[Data extract]

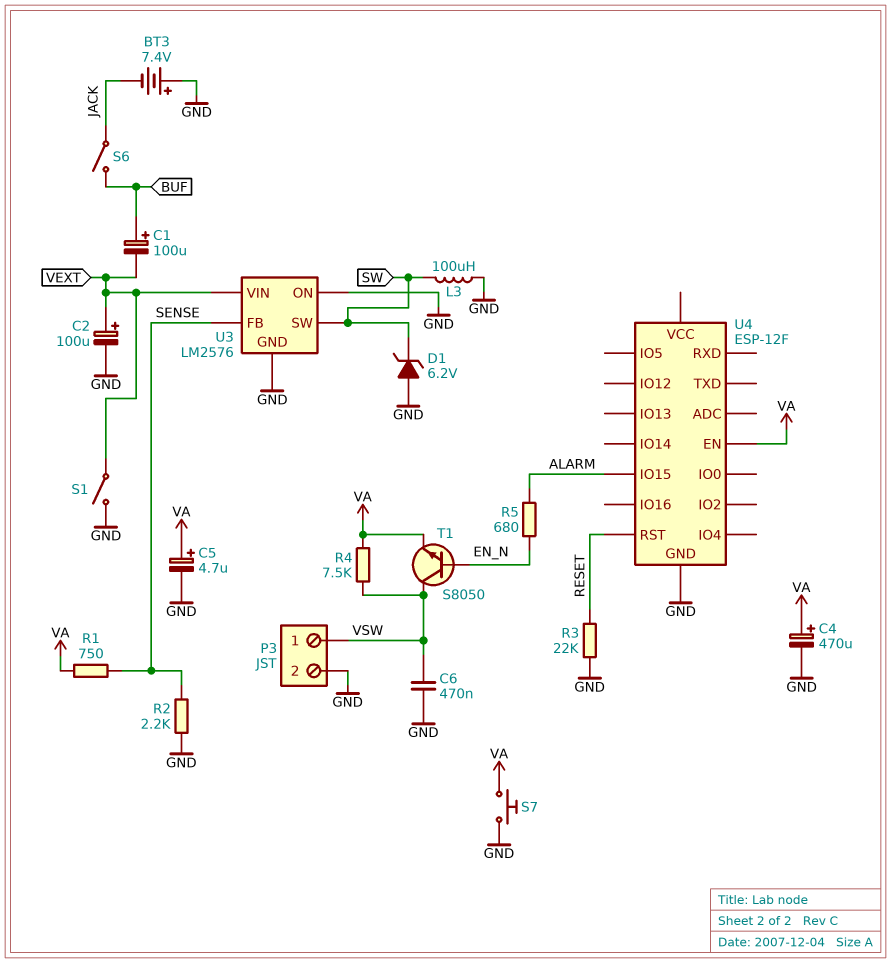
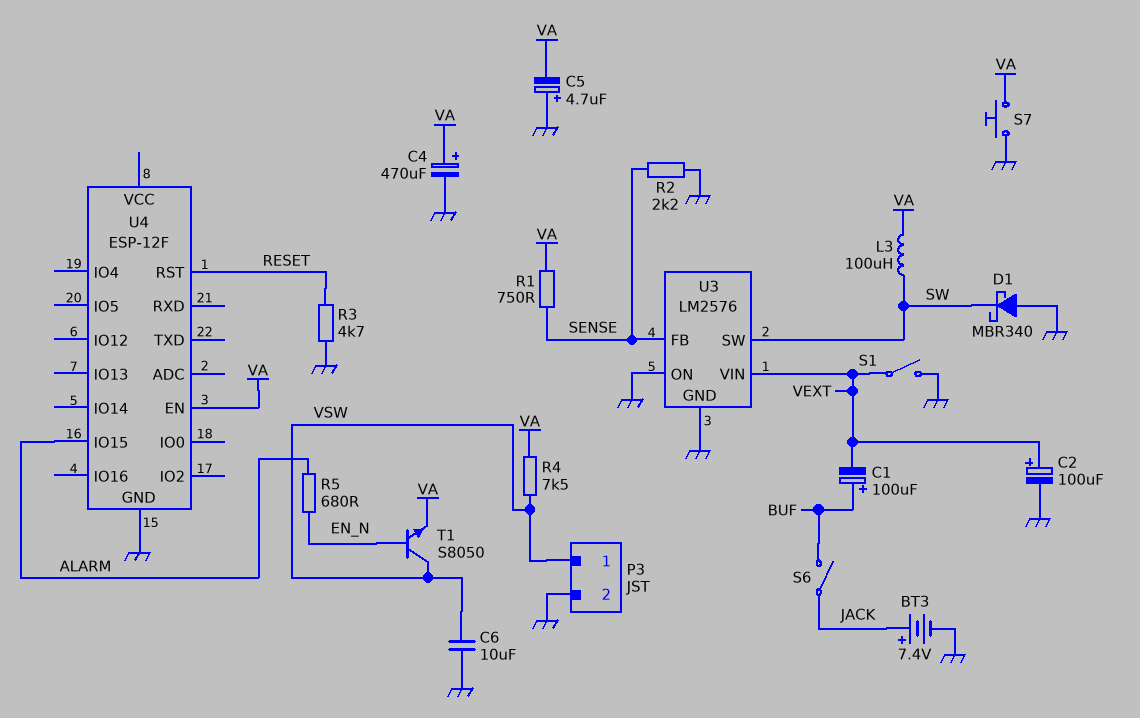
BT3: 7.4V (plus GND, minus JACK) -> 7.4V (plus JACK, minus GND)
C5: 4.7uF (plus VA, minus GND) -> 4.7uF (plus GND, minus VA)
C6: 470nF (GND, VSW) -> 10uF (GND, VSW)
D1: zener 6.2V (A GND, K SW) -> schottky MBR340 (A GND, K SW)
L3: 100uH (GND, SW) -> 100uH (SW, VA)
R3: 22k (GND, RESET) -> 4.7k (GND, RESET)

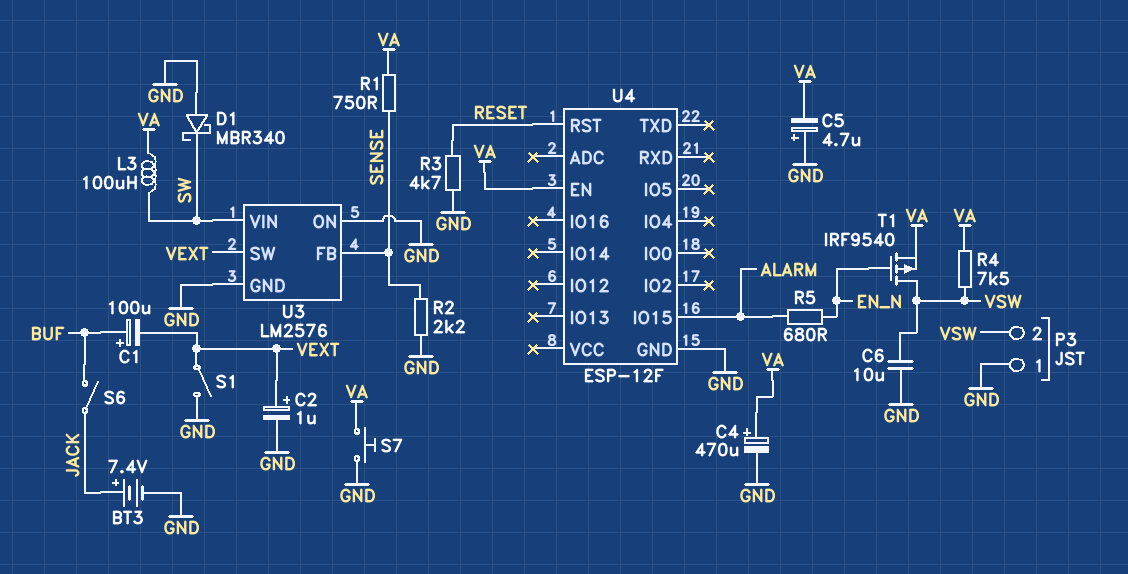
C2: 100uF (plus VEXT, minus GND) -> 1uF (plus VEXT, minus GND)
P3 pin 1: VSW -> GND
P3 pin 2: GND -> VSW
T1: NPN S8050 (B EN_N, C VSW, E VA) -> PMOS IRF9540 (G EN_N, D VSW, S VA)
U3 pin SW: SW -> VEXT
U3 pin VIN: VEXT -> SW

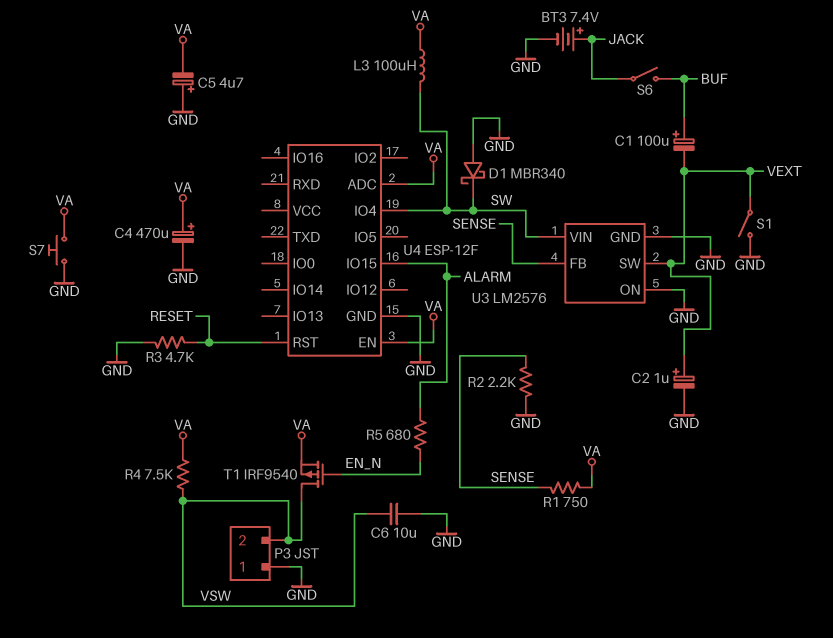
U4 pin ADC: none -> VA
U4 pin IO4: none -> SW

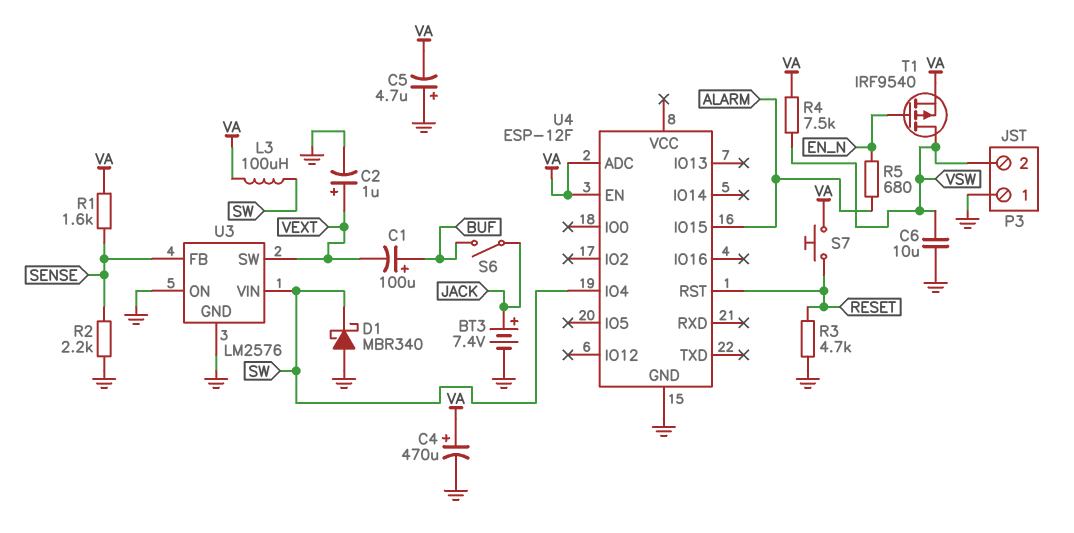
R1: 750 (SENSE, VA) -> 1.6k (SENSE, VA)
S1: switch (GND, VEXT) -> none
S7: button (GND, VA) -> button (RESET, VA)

[/Data extract]

## [Exercise requirements]
Without the pictures, repeat every line of the material above exactly.

## [Result of the exercise]
BT3: 7.4V (plus GND, minus JACK) -> 7.4V (plus JACK, minus GND)
C5: 4.7uF (plus VA, minus GND) -> 4.7uF (plus GND, minus VA)
C6: 470nF (GND, VSW) -> 10uF (GND, VSW)
D1: zener 6.2V (A GND, K SW) -> schottky MBR340 (A GND, K SW)
L3: 100uH (GND, SW) -> 100uH (SW, VA)
R3: 22k (GND, RESET) -> 4.7k (GND, RESET)

C2: 100uF (plus VEXT, minus GND) -> 1uF (plus VEXT, minus GND)
P3 pin 1: VSW -> GND
P3 pin 2: GND -> VSW
T1: NPN S8050 (B EN_N, C VSW, E VA) -> PMOS IRF9540 (G EN_N, D VSW, S VA)
U3 pin SW: SW -> VEXT
U3 pin VIN: VEXT -> SW

U4 pin ADC: none -> VA
U4 pin IO4: none -> SW

R1: 750 (SENSE, VA) -> 1.6k (SENSE, VA)
S1: switch (GND, VEXT) -> none
S7: button (GND, VA) -> button (RESET, VA)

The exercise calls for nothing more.